======== RECORDS FOR THE EXERCISE ========
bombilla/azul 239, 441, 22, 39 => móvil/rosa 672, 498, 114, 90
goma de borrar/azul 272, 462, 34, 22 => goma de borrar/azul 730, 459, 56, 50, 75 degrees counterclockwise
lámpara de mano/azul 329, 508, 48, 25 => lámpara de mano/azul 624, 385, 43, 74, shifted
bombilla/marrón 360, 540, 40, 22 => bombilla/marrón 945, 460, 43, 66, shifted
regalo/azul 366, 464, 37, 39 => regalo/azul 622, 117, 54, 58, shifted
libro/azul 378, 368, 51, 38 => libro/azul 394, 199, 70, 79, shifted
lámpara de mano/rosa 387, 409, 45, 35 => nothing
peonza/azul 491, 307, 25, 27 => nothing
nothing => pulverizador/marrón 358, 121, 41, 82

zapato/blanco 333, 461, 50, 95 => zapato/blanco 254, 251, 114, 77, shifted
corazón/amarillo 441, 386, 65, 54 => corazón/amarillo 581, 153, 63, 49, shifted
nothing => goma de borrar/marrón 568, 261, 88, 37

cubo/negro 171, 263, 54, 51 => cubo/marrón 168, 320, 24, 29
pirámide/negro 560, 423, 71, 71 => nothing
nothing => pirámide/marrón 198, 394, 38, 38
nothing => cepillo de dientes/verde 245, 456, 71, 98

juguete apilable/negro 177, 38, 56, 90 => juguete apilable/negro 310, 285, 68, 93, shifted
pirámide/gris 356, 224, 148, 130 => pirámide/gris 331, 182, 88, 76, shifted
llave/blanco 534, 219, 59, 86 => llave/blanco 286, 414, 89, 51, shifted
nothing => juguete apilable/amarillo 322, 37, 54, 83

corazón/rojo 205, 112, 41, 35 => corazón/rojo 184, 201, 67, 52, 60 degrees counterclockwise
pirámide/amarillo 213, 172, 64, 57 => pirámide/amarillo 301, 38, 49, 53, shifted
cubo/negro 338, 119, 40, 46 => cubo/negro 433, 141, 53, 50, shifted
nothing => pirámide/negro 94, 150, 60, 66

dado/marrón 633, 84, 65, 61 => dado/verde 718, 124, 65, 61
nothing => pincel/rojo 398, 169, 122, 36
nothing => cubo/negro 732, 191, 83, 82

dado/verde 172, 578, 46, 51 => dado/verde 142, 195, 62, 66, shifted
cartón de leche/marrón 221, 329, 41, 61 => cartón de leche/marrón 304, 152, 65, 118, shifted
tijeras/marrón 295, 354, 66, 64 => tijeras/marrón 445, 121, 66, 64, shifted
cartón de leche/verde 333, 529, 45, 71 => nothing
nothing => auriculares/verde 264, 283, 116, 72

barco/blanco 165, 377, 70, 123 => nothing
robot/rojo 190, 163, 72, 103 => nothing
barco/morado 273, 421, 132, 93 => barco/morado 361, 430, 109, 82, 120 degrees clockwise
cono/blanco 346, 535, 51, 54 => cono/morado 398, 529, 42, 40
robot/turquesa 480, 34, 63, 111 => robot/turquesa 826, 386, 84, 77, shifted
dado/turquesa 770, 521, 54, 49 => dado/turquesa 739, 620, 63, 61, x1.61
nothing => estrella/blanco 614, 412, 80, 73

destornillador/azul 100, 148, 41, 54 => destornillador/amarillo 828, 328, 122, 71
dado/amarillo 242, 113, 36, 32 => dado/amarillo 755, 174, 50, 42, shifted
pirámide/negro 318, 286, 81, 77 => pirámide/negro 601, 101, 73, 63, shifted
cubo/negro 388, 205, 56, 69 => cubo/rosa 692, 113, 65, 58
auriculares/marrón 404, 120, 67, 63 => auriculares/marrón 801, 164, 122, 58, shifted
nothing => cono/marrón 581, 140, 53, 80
========
* _WORK INSTRUCTION_
Each line in the listing needs to be copied exactly.

* _ANSWER TO THIS PROBLEM_
bombilla/azul 239, 441, 22, 39 => móvil/rosa 672, 498, 114, 90
goma de borrar/azul 272, 462, 34, 22 => goma de borrar/azul 730, 459, 56, 50, 75 degrees counterclockwise
lámpara de mano/azul 329, 508, 48, 25 => lámpara de mano/azul 624, 385, 43, 74, shifted
bombilla/marrón 360, 540, 40, 22 => bombilla/marrón 945, 460, 43, 66, shifted
regalo/azul 366, 464, 37, 39 => regalo/azul 622, 117, 54, 58, shifted
libro/azul 378, 368, 51, 38 => libro/azul 394, 199, 70, 79, shifted
lámpara de mano/rosa 387, 409, 45, 35 => nothing
peonza/azul 491, 307, 25, 27 => nothing
nothing => pulverizador/marrón 358, 121, 41, 82

zapato/blanco 333, 461, 50, 95 => zapato/blanco 254, 251, 114, 77, shifted
corazón/amarillo 441, 386, 65, 54 => corazón/amarillo 581, 153, 63, 49, shifted
nothing => goma de borrar/marrón 568, 261, 88, 37

cubo/negro 171, 263, 54, 51 => cubo/marrón 168, 320, 24, 29
pirámide/negro 560, 423, 71, 71 => nothing
nothing => pirámide/marrón 198, 394, 38, 38
nothing => cepillo de dientes/verde 245, 456, 71, 98

juguete apilable/negro 177, 38, 56, 90 => juguete apilable/negro 310, 285, 68, 93, shifted
pirámide/gris 356, 224, 148, 130 => pirámide/gris 331, 182, 88, 76, shifted
llave/blanco 534, 219, 59, 86 => llave/blanco 286, 414, 89, 51, shifted
nothing => juguete apilable/amarillo 322, 37, 54, 83

corazón/rojo 205, 112, 41, 35 => corazón/rojo 184, 201, 67, 52, 60 degrees counterclockwise
pirámide/amarillo 213, 172, 64, 57 => pirámide/amarillo 301, 38, 49, 53, shifted
cubo/negro 338, 119, 40, 46 => cubo/negro 433, 141, 53, 50, shifted
nothing => pirámide/negro 94, 150, 60, 66

dado/marrón 633, 84, 65, 61 => dado/verde 718, 124, 65, 61
nothing => pincel/rojo 398, 169, 122, 36
nothing => cubo/negro 732, 191, 83, 82

dado/verde 172, 578, 46, 51 => dado/verde 142, 195, 62, 66, shifted
cartón de leche/marrón 221, 329, 41, 61 => cartón de leche/marrón 304, 152, 65, 118, shifted
tijeras/marrón 295, 354, 66, 64 => tijeras/marrón 445, 121, 66, 64, shifted
cartón de leche/verde 333, 529, 45, 71 => nothing
nothing => auriculares/verde 264, 283, 116, 72

barco/blanco 165, 377, 70, 123 => nothing
robot/rojo 190, 163, 72, 103 => nothing
barco/morado 273, 421, 132, 93 => barco/morado 361, 430, 109, 82, 120 degrees clockwise
cono/blanco 346, 535, 51, 54 => cono/morado 398, 529, 42, 40
robot/turquesa 480, 34, 63, 111 => robot/turquesa 826, 386, 84, 77, shifted
dado/turquesa 770, 521, 54, 49 => dado/turquesa 739, 620, 63, 61, x1.61
nothing => estrella/blanco 614, 412, 80, 73

destornillador/azul 100, 148, 41, 54 => destornillador/amarillo 828, 328, 122, 71
dado/amarillo 242, 113, 36, 32 => dado/amarillo 755, 174, 50, 42, shifted
pirámide/negro 318, 286, 81, 77 => pirámide/negro 601, 101, 73, 63, shifted
cubo/negro 388, 205, 56, 69 => cubo/rosa 692, 113, 65, 58
auriculares/marrón 404, 120, 67, 63 => auriculares/marrón 801, 164, 122, 58, shifted
nothing => cono/marrón 581, 140, 53, 80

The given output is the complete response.